**To-do item**.
Return all entries verbatim; skip any pictures.

**Input records**.
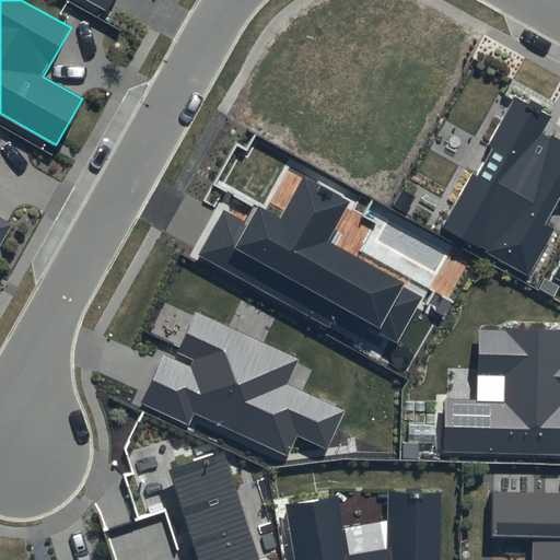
[(88,0),(107,11),(113,0),(88,0)]
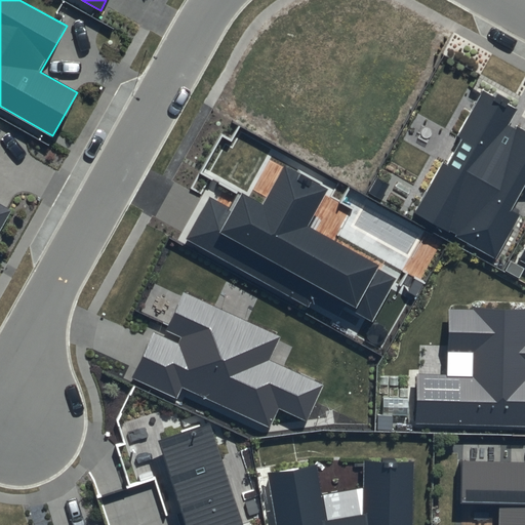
[(411,209),(495,257),(524,203),(524,127),(509,119),(515,108),(480,88),(411,209)]
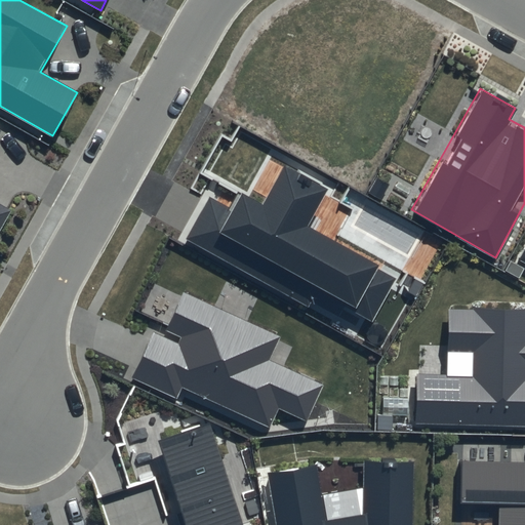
[(328,190),(284,165),(263,205),(241,193),(232,209),(210,198),(188,239),(309,307),(317,291),(372,322),(398,277),(308,227),(328,190)]
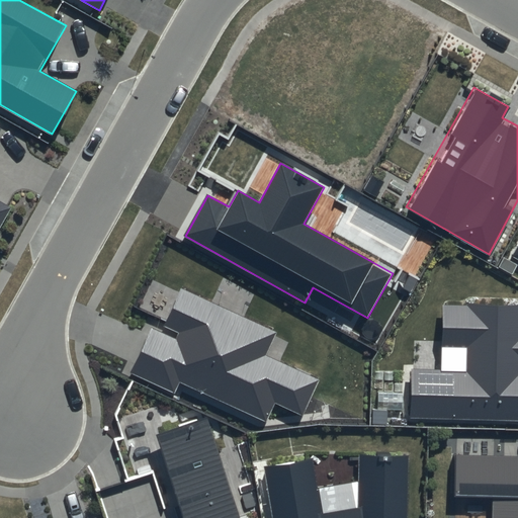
[(0,212),(9,196),(0,190),(0,212)]
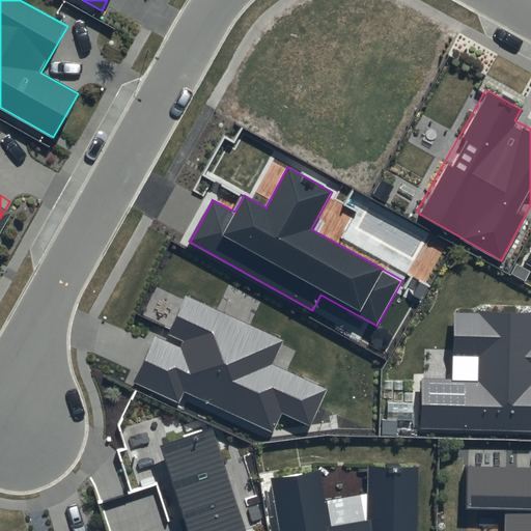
[(284,340),(185,295),(166,335),(183,342),(179,347),(156,337),(135,382),(178,402),(184,391),(273,431),(282,413),(311,426),(328,389),(273,363),(284,340)]
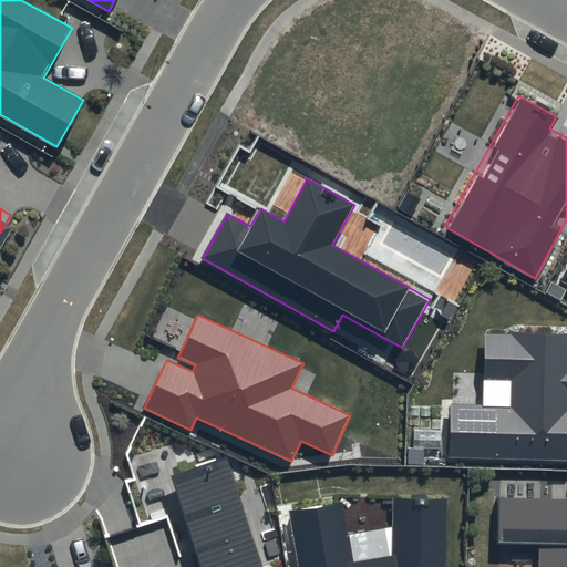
[(450,450),(566,453),(566,392),(566,393),(566,362),(566,322),(487,320),(486,371),(506,371),(505,399),(451,398),(450,450)]
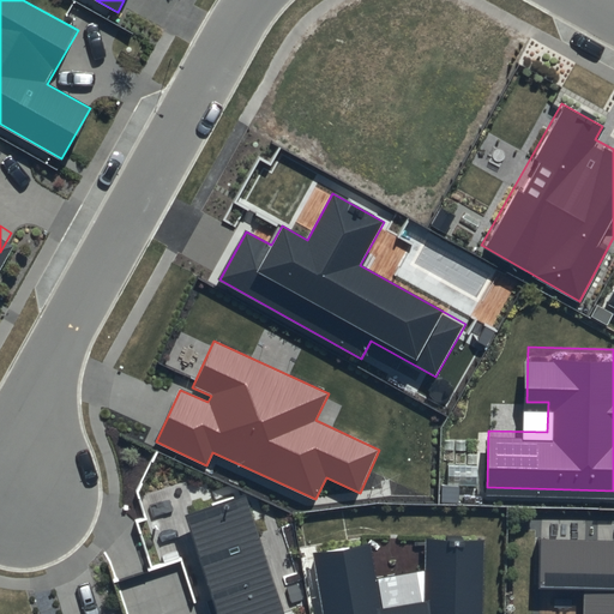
[(286,613),(246,494),(184,515),(216,613),(286,613)]
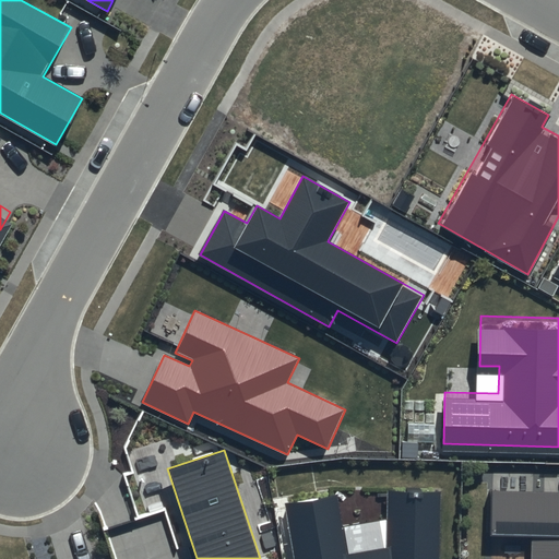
[(331,484),(278,494),(290,558),(430,558),(435,482),(388,479),(384,538),(342,546),(331,484)]
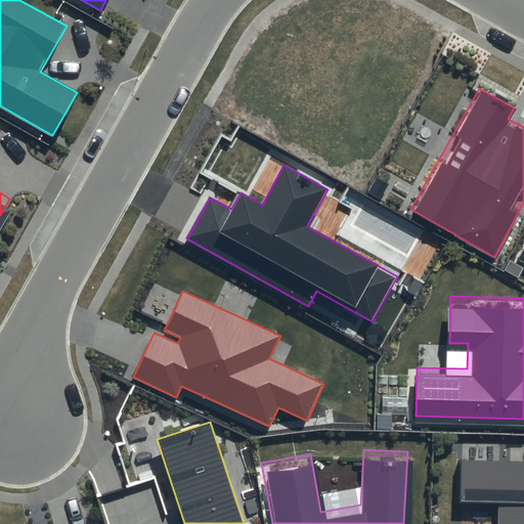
[(479,523),(469,523),(523,523),(523,453),(454,452),(453,496),(492,497),(492,523),(479,523)]
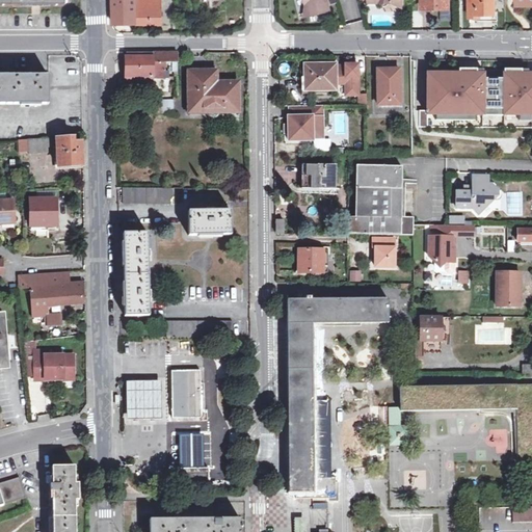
[(136,32),(136,24),(135,0),(112,0),(113,22),(113,24),(130,24),(130,33),(136,32)]
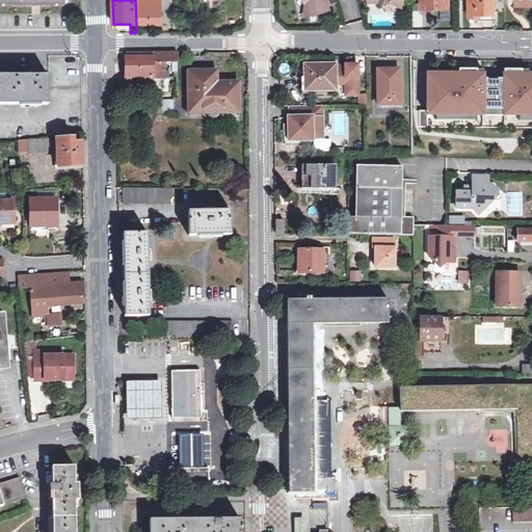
[(135,0),(136,24),(160,24),(160,0),(135,0)]
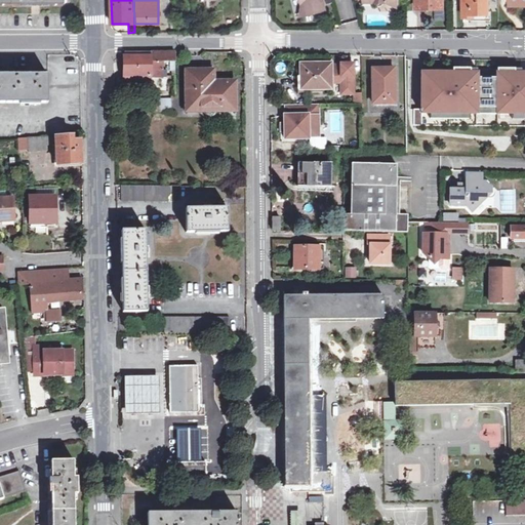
[(298,0),(300,5),(298,16),(324,10),(321,0),(298,0)]
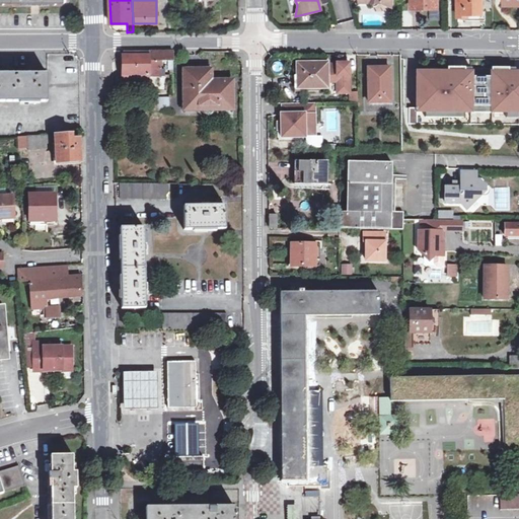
[(482,20),(482,11),(480,0),(456,0),(457,20),(482,20)]
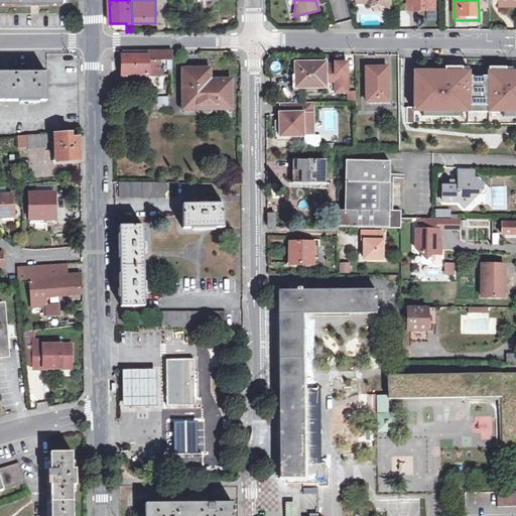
[(131,52),(122,52),(122,86),(148,85),(148,76),(159,76),(159,75),(161,75),(161,71),(159,71),(159,60),(171,60),(171,50),(131,49),(131,52)]
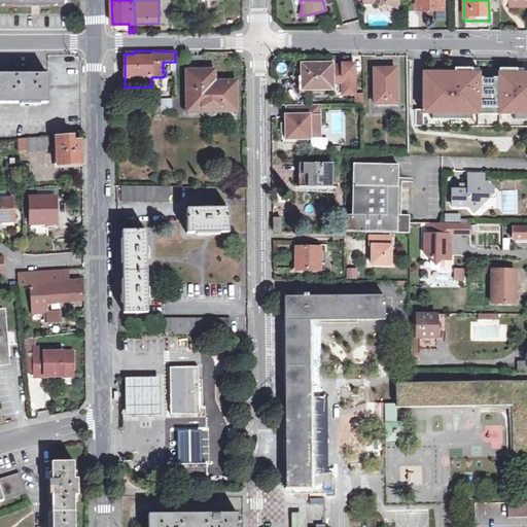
[(343,67),(332,67),(332,82),(344,82),(344,94),(355,94),(356,94),(356,63),(343,64),(343,67)]
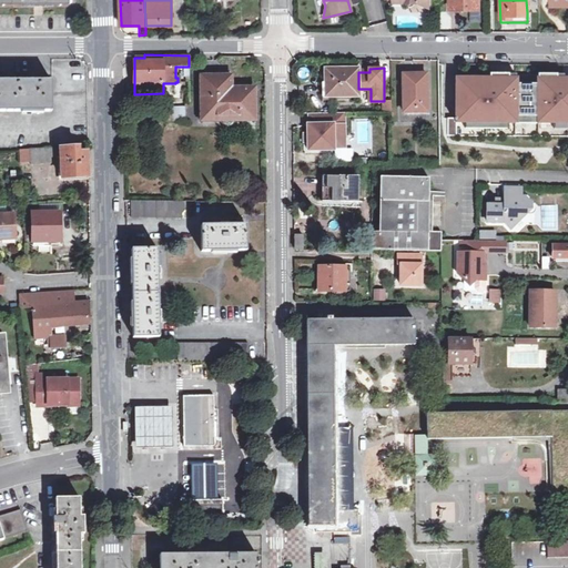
[(358,69),(323,69),(323,100),(350,99),(350,94),(359,94),(358,89),(358,72),(358,69)]
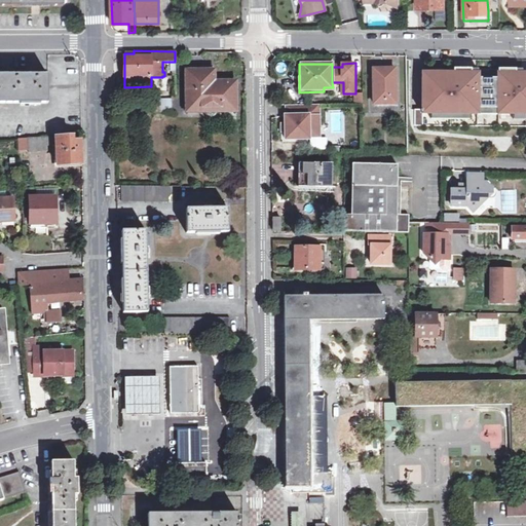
[(477,67),(418,68),(418,110),(525,109),(525,67),(493,68),(493,73),(477,73),(477,67)]
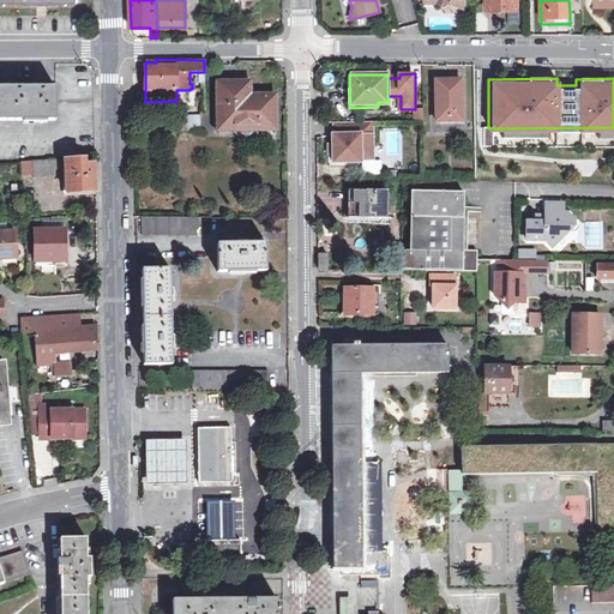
[(435,120),(461,120),(462,79),(435,79),(435,120)]
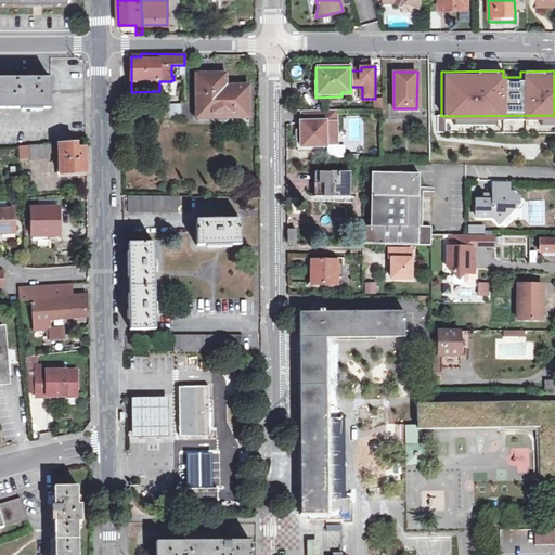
[(249,117),(249,87),(226,87),(226,74),(196,74),(196,117),(249,117)]
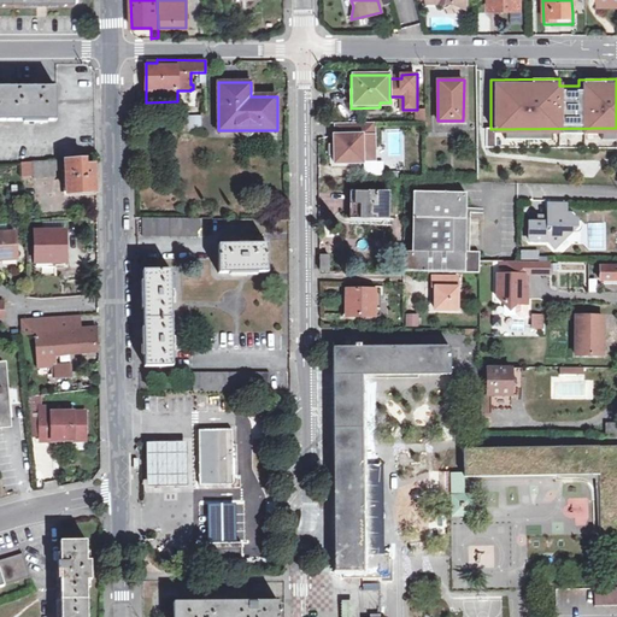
[(0,118),(54,121),(56,88),(0,86),(0,118)]
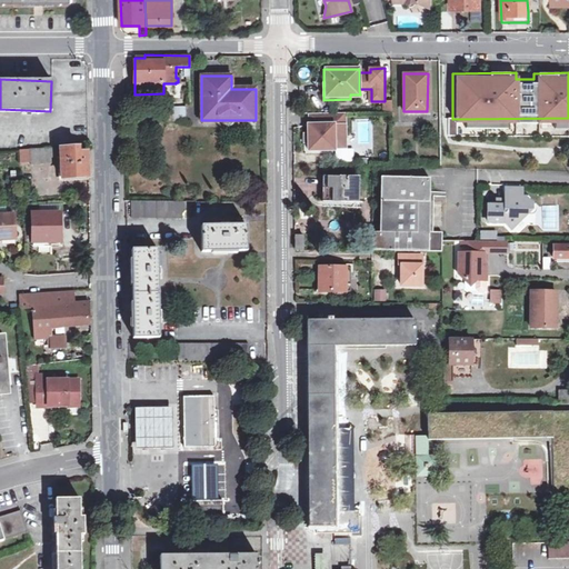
[(185,120),(185,106),(167,106),(167,120),(185,120)]
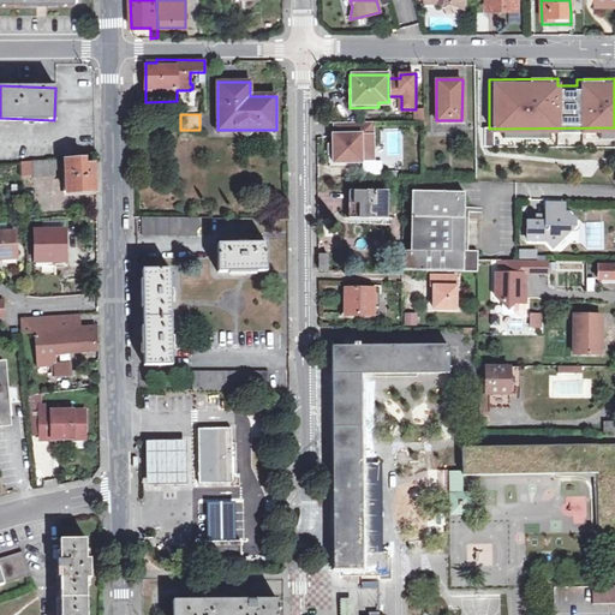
[(374,121),(335,121),(335,133),(333,133),(334,161),(362,161),(362,149),(374,149),(374,121)]
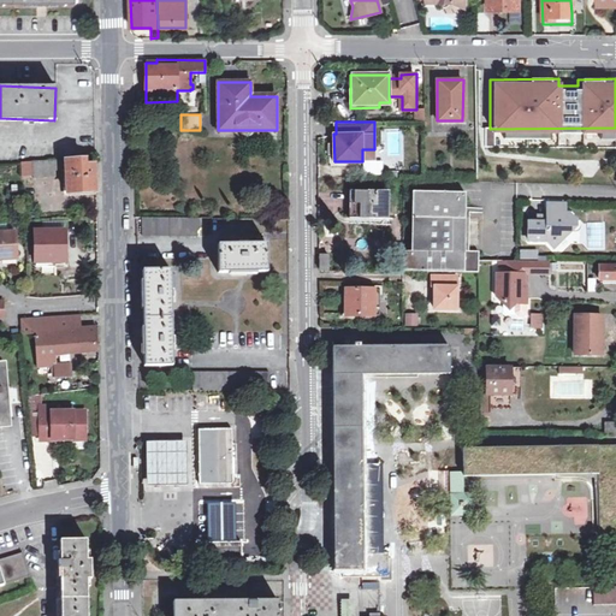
[(374,149),(362,149),(362,161),(374,161),(374,149)]
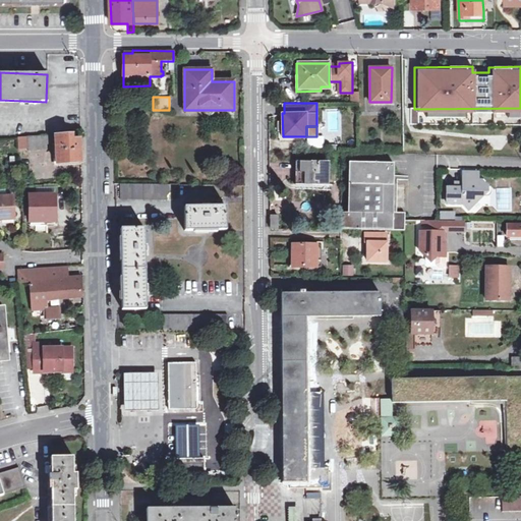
[(57,163),(81,161),(80,138),(72,138),(72,134),(29,136),(30,150),(48,149),(48,141),(56,141),(57,163)]
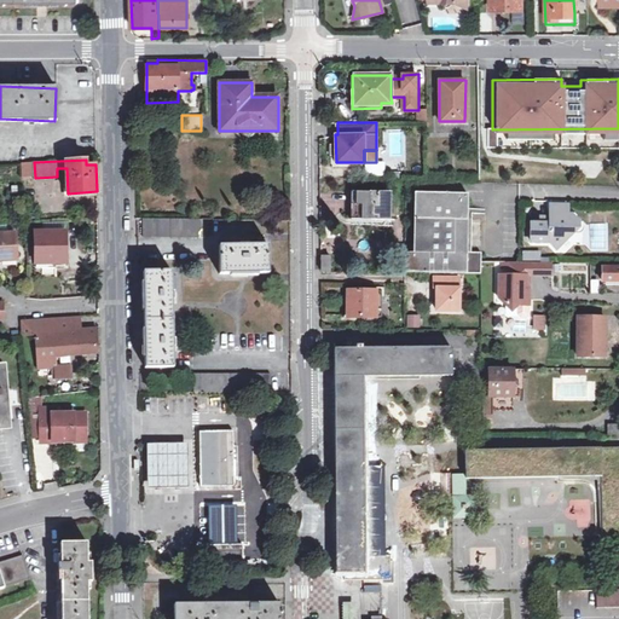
[(350,220),(388,221),(389,192),(351,190),(350,220)]
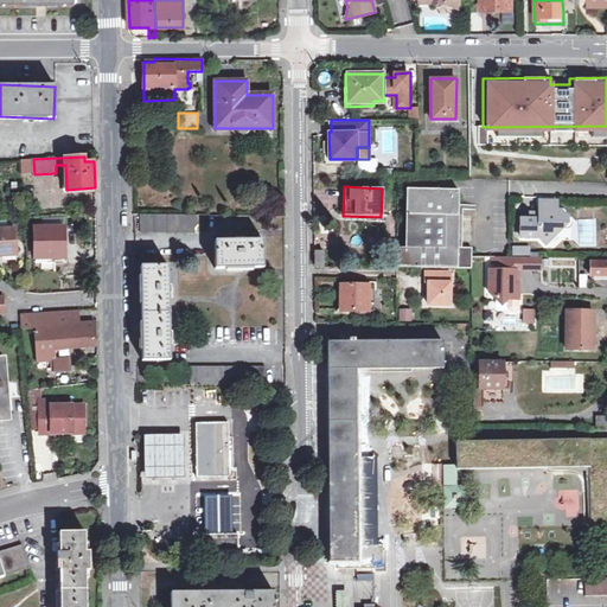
[(408,249),(396,248),(396,267),(471,268),(471,248),(458,248),(459,190),(408,190),(407,215),(409,215),(408,249)]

**Output of the task**.
[(88,0),(107,11),(113,0),(88,0)]
[(411,209),(495,257),(524,203),(524,127),(509,119),(515,108),(480,88),(411,209)]
[(328,190),(284,165),(263,205),(241,193),(232,209),(210,198),(188,239),(309,307),(317,291),(372,322),(398,277),(308,227),(328,190)]
[(0,212),(9,196),(0,190),(0,212)]
[(284,340),(185,295),(166,335),(183,342),(179,347),(156,337),(135,382),(178,402),(184,391),(273,431),(282,413),(311,426),(328,389),(273,363),(284,340)]
[(450,450),(566,453),(566,392),(566,393),(566,362),(566,322),(487,320),(486,371),(506,371),(505,399),(451,398),(450,450)]
[(286,613),(246,494),(184,515),(216,613),(286,613)]
[(331,484),(278,494),(290,558),(430,558),(435,482),(388,479),(384,538),(342,546),(331,484)]
[(479,523),(469,523),(523,523),(523,453),(454,452),(453,496),(492,497),(492,523),(479,523)]
[(136,32),(136,24),(135,0),(112,0),(113,22),(113,24),(130,24),(130,33),(136,32)]
[(135,0),(136,24),(160,24),(160,0),(135,0)]
[(298,0),(300,5),(298,16),(324,10),(321,0),(298,0)]
[(482,20),(482,11),(480,0),(456,0),(457,20),(482,20)]
[(131,52),(122,52),(122,86),(148,85),(148,76),(159,76),(159,75),(161,75),(161,71),(159,71),(159,60),(171,60),(171,50),(131,49),(131,52)]
[(343,67),(332,67),(332,82),(344,82),(344,94),(355,94),(356,94),(356,63),(343,64),(343,67)]
[(358,69),(323,69),(323,100),(350,99),(350,94),(359,94),(358,89),(358,72),(358,69)]
[(477,67),(418,68),(418,110),(525,109),(525,67),(493,68),(493,73),(477,73),(477,67)]
[(435,120),(461,120),(462,79),(435,79),(435,120)]
[(249,117),(249,87),(226,87),(226,74),(196,74),(196,117),(249,117)]
[(0,118),(54,121),(56,88),(0,86),(0,118)]
[(185,120),(185,106),(167,106),(167,120),(185,120)]
[(374,121),(335,121),(335,133),(333,133),(334,161),(362,161),(362,149),(374,149),(374,121)]
[(374,149),(362,149),(362,161),(374,161),(374,149)]
[(57,163),(81,161),(80,138),(72,138),(72,134),(29,136),(30,150),(48,149),(48,141),(56,141),(57,163)]
[(350,220),(388,221),(389,192),(351,190),(350,220)]
[(408,249),(396,248),(396,267),(471,268),(471,248),(458,248),(459,190),(408,190),(407,215),(409,215),(408,249)]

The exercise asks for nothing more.